_Assignment_: In the records below, one line contains "missing,house in green,[304". Print that line and every line after it exactly, down to the final one.

_Data for this exercise_:

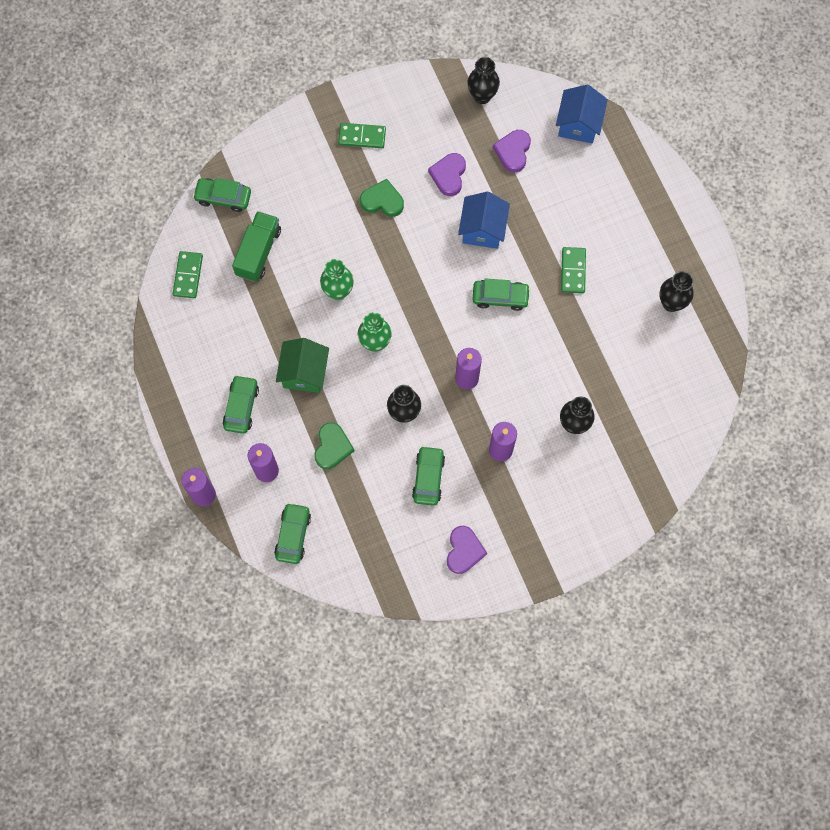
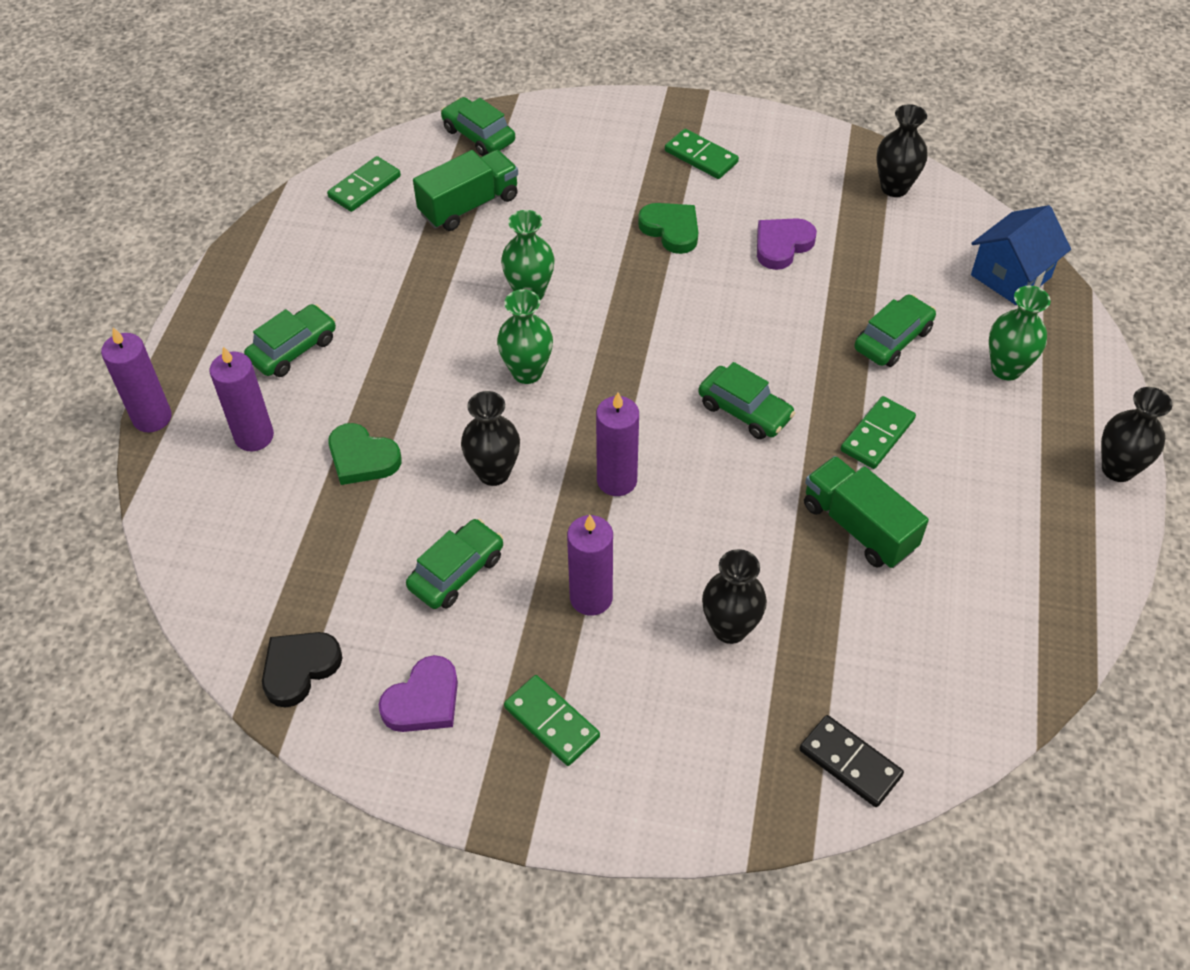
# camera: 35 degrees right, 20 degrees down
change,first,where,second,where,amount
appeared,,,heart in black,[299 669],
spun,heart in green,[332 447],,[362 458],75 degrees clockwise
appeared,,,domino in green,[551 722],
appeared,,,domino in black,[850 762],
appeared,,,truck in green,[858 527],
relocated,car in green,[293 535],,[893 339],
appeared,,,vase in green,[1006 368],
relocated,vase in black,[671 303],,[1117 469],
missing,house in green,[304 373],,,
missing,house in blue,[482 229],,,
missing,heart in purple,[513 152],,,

_Exercise output_:
missing,house in green,[304 373],,,
missing,house in blue,[482 229],,,
missing,heart in purple,[513 152],,,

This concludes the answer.